#### Your goal
Each line below containing the word "SONAR" needs to be shown.

#### Records drawn from a dataset

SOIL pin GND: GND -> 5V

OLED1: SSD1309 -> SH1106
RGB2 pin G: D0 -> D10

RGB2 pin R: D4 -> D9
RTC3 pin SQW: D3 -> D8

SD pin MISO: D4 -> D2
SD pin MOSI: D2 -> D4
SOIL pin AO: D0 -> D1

---

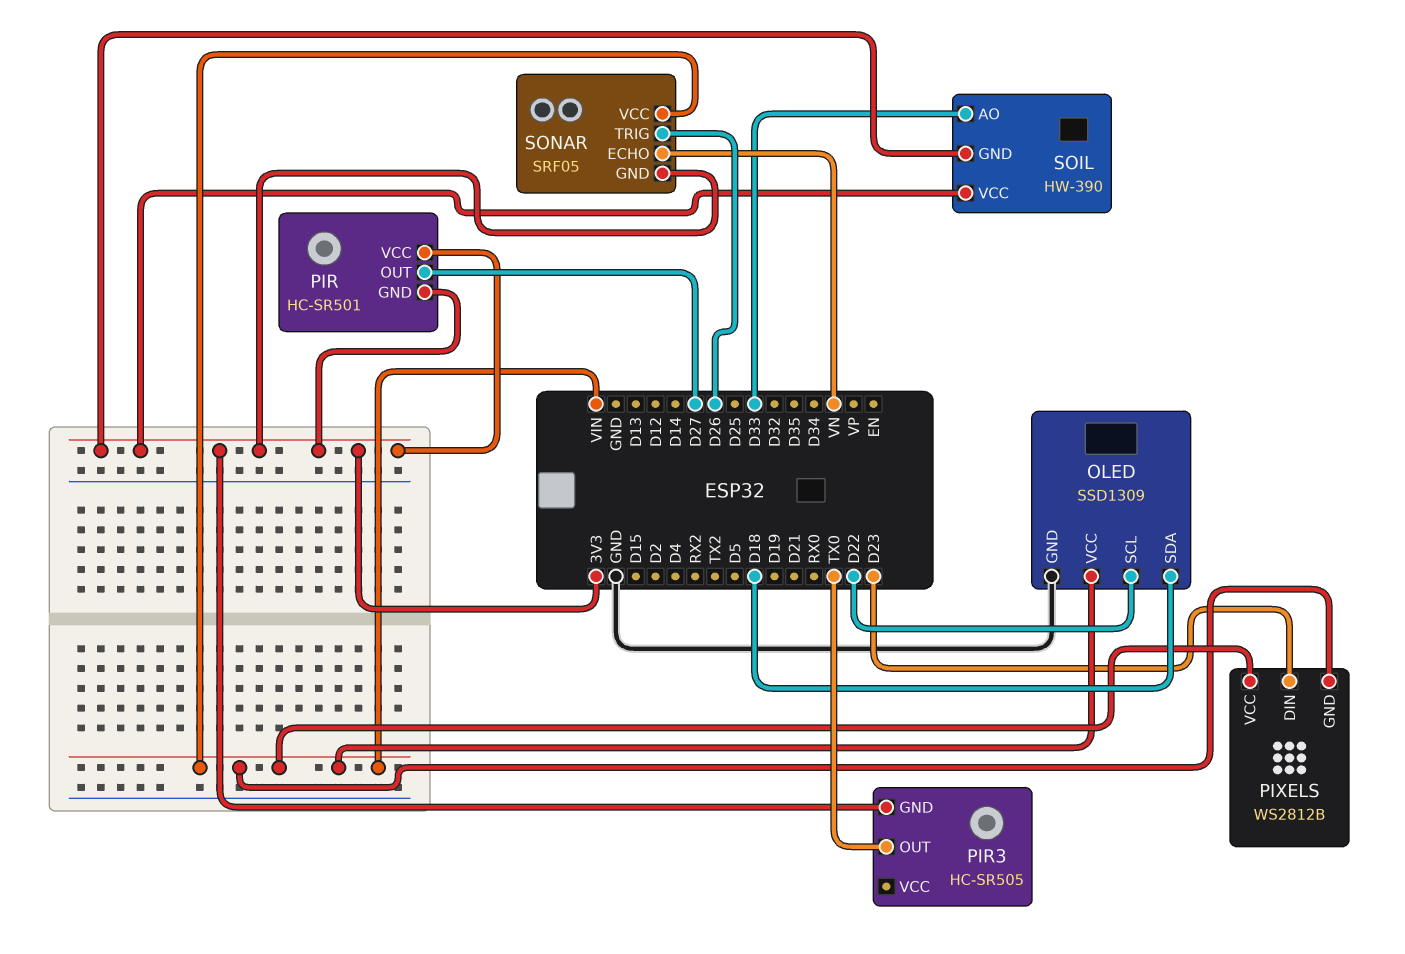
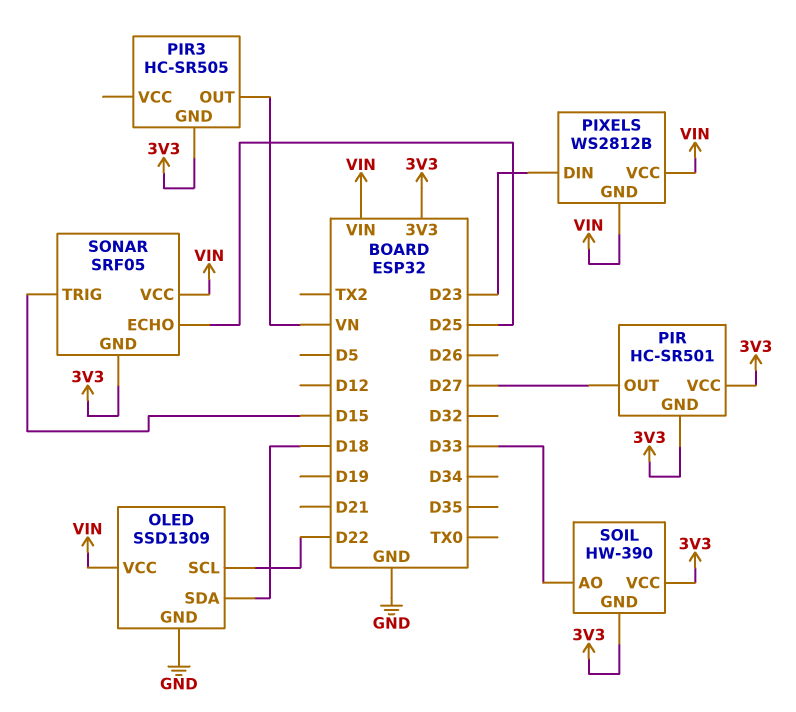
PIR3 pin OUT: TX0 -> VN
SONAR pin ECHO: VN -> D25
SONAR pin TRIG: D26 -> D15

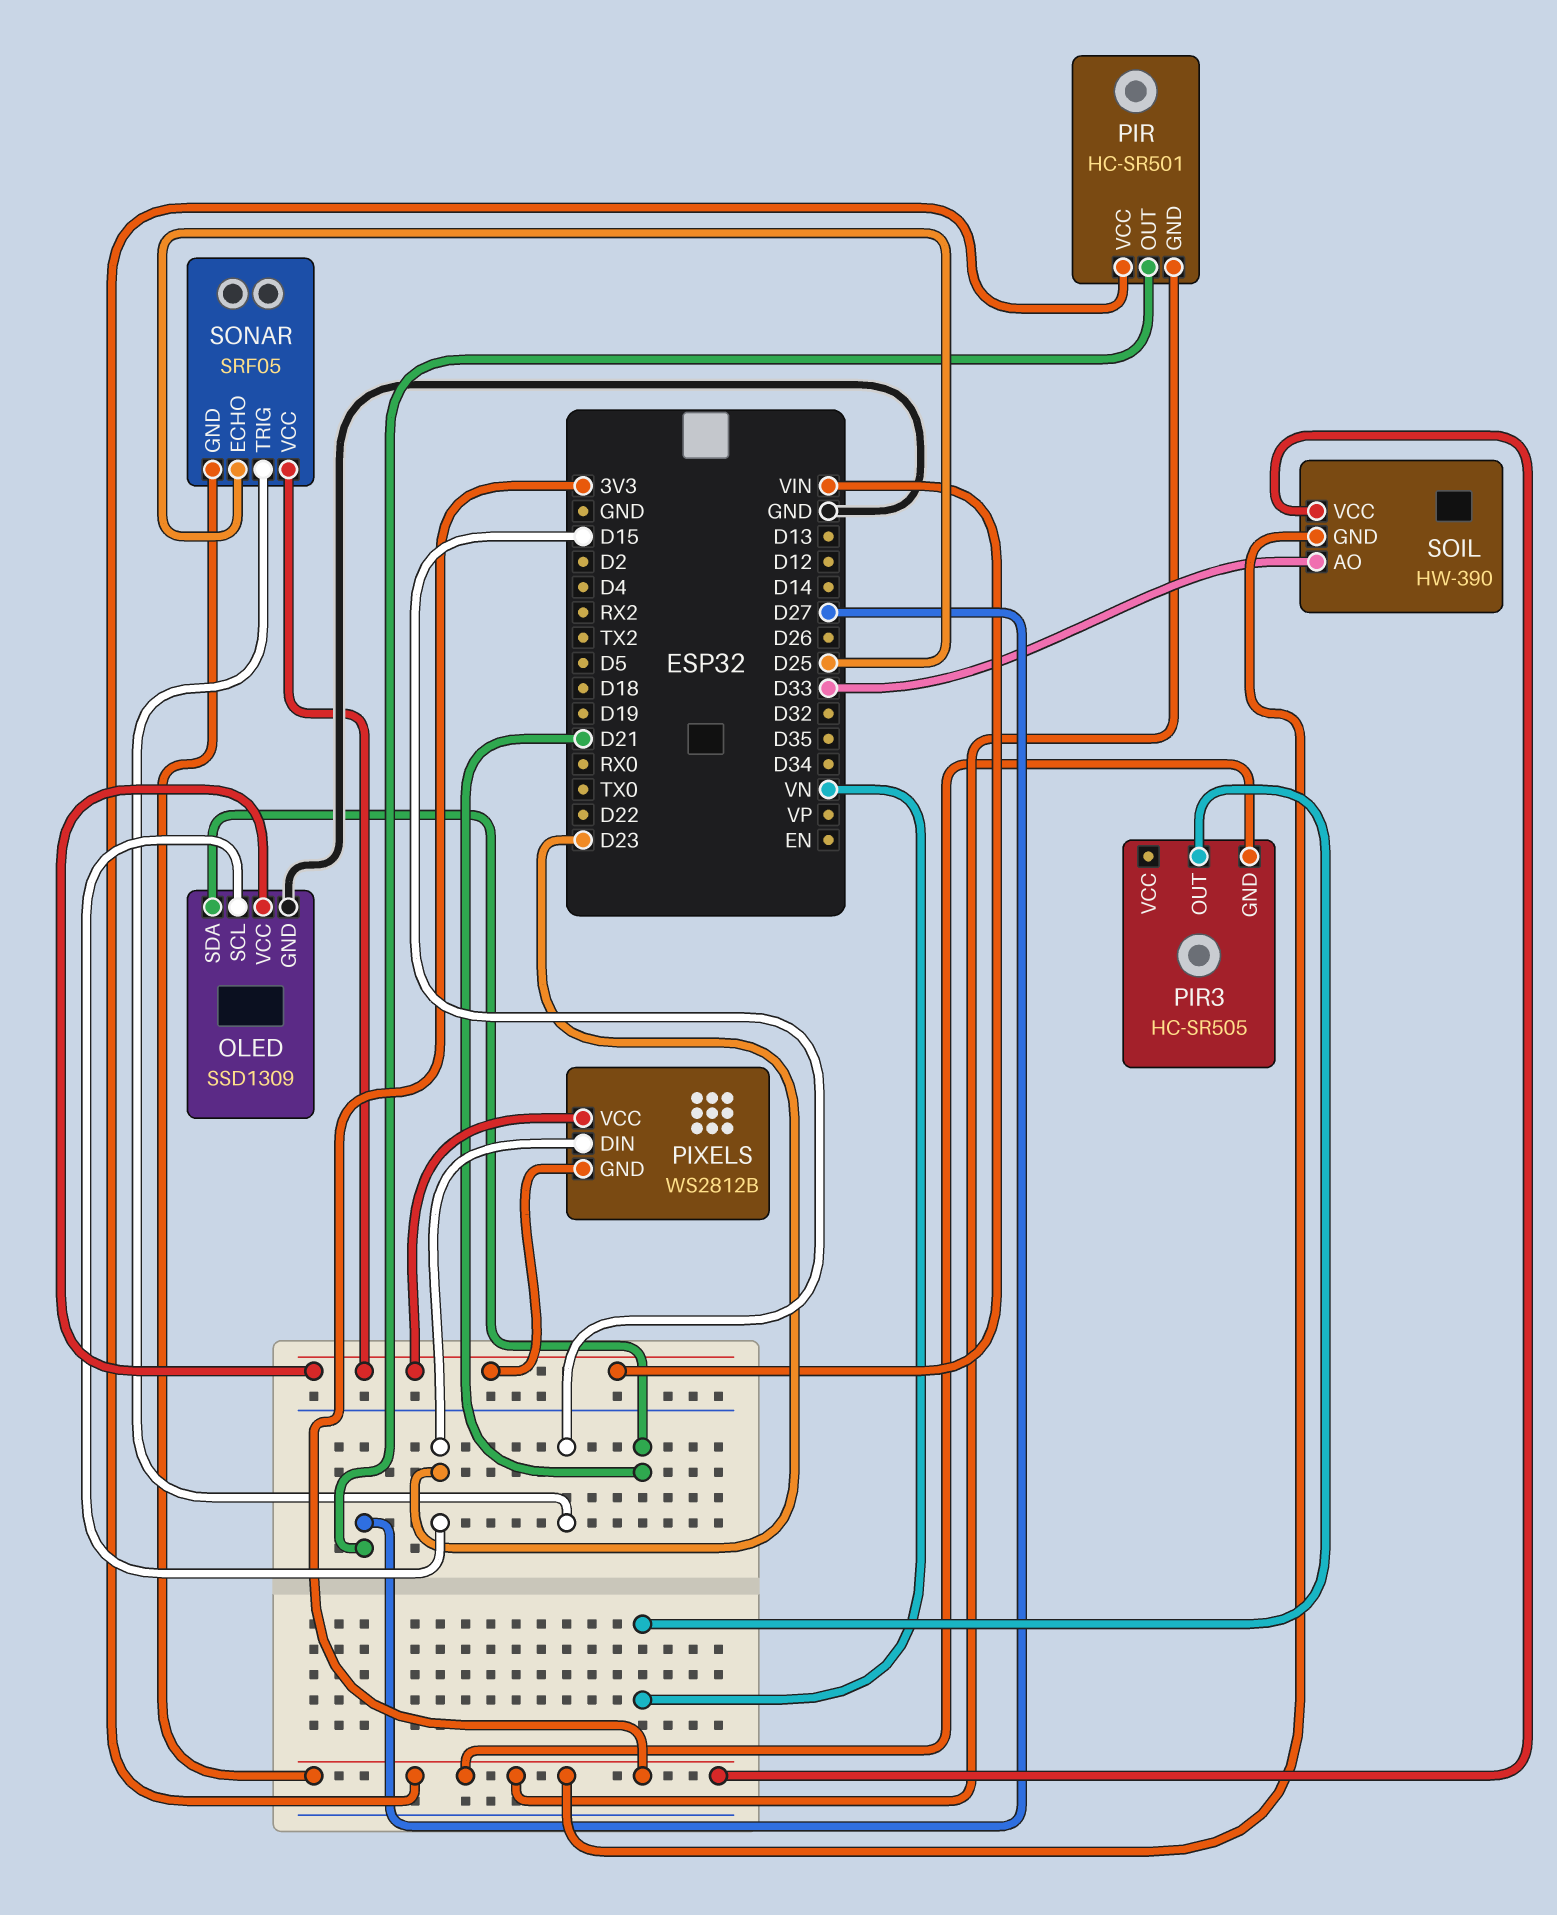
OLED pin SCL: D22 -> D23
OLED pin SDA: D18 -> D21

...

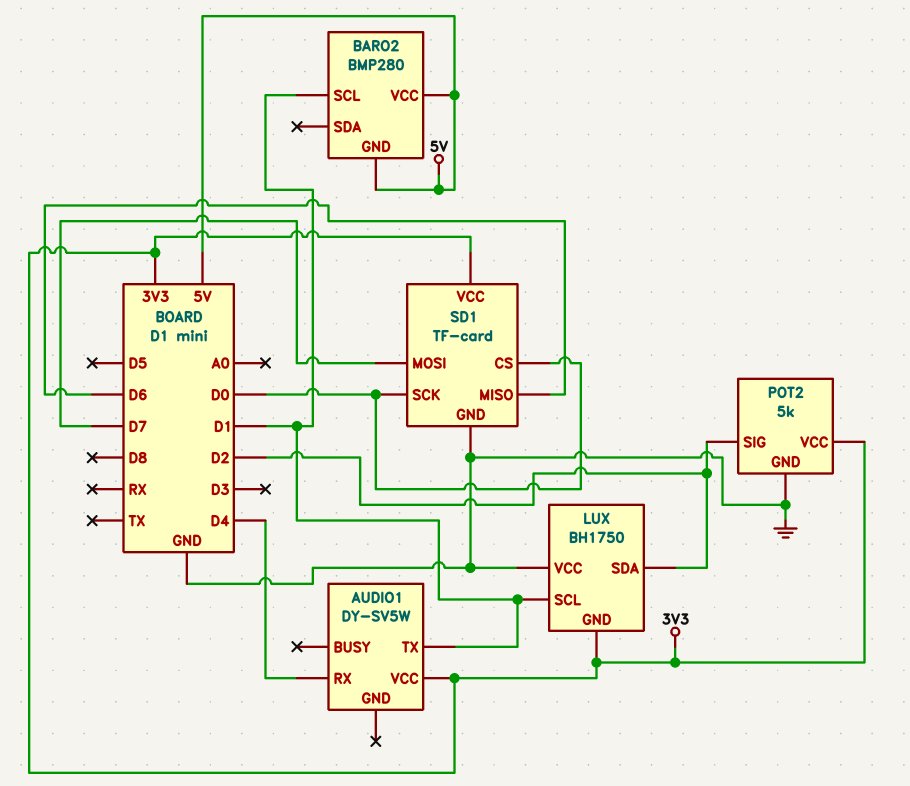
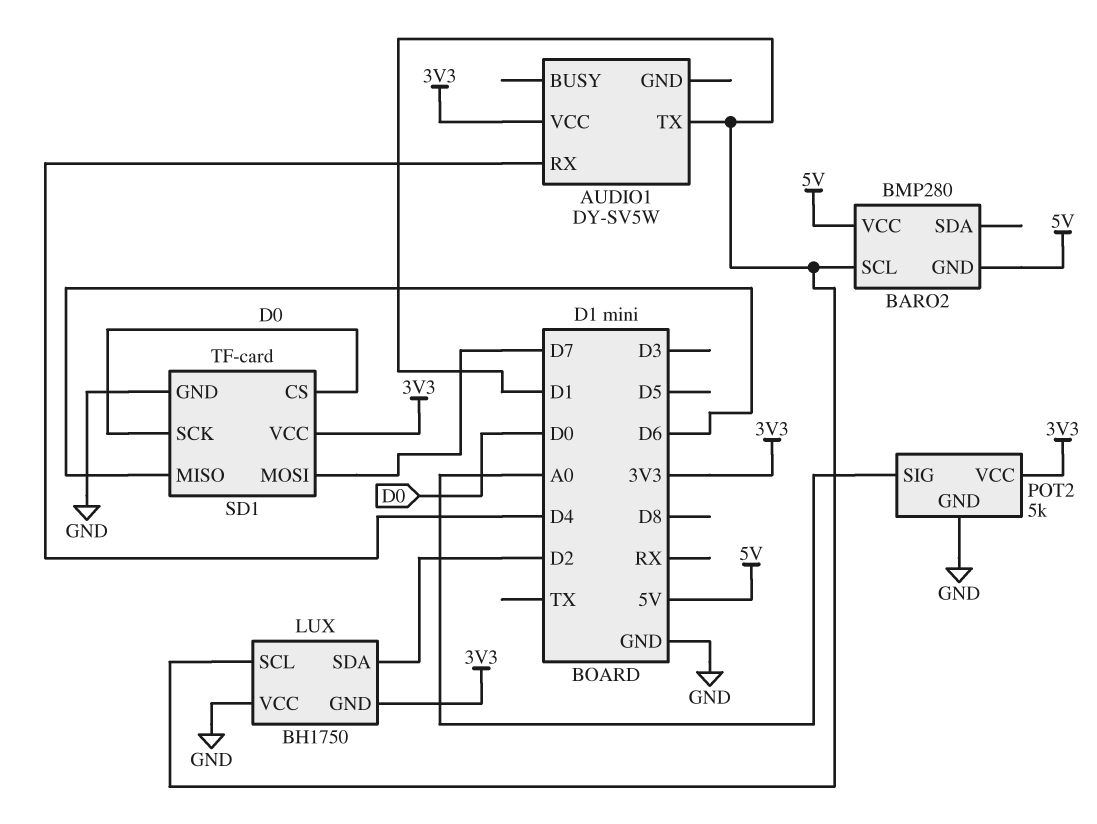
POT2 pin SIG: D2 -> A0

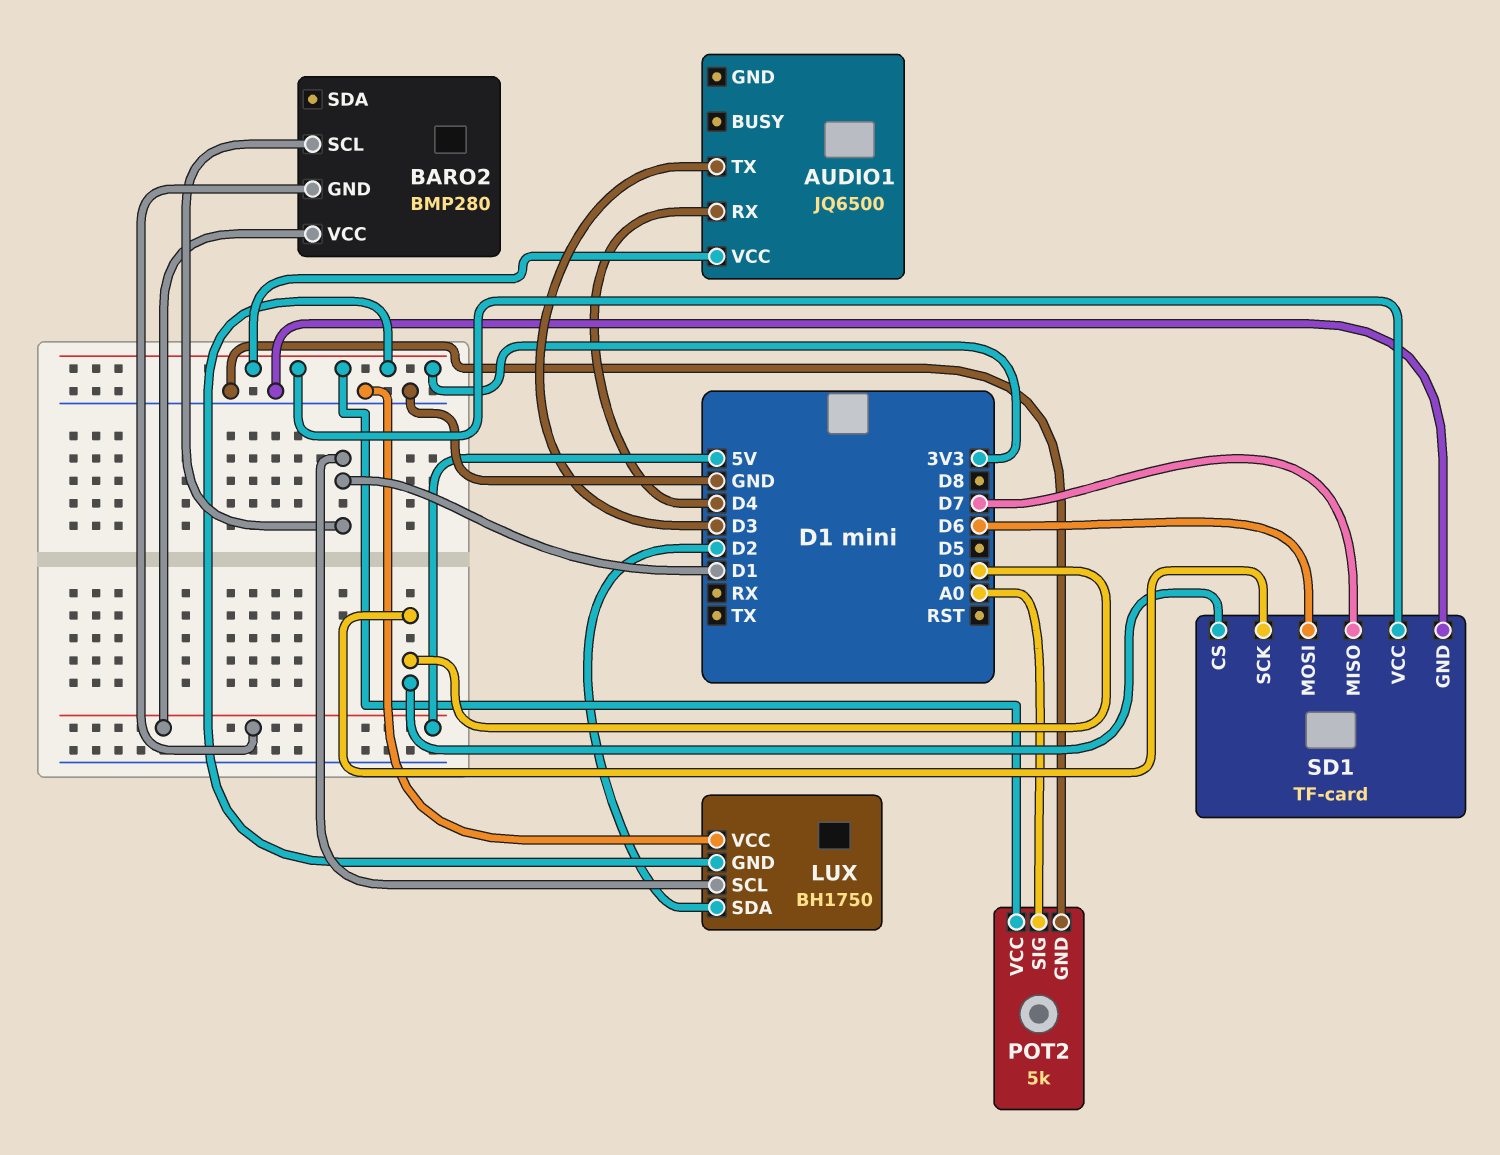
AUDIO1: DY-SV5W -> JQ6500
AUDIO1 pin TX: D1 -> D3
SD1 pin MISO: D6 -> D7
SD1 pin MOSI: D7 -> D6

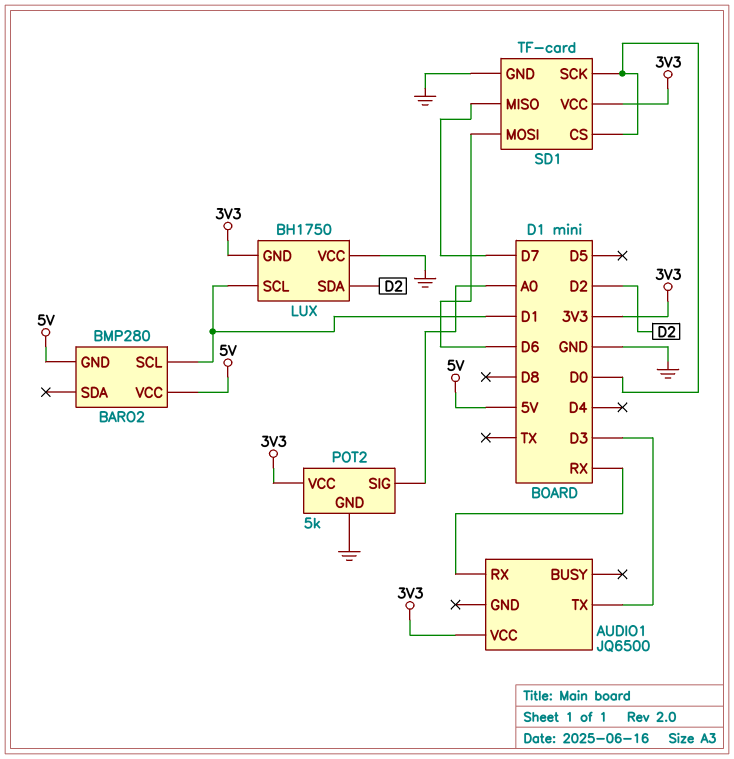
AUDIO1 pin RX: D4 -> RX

#### Written solution
SONAR pin ECHO: VN -> D25
SONAR pin TRIG: D26 -> D15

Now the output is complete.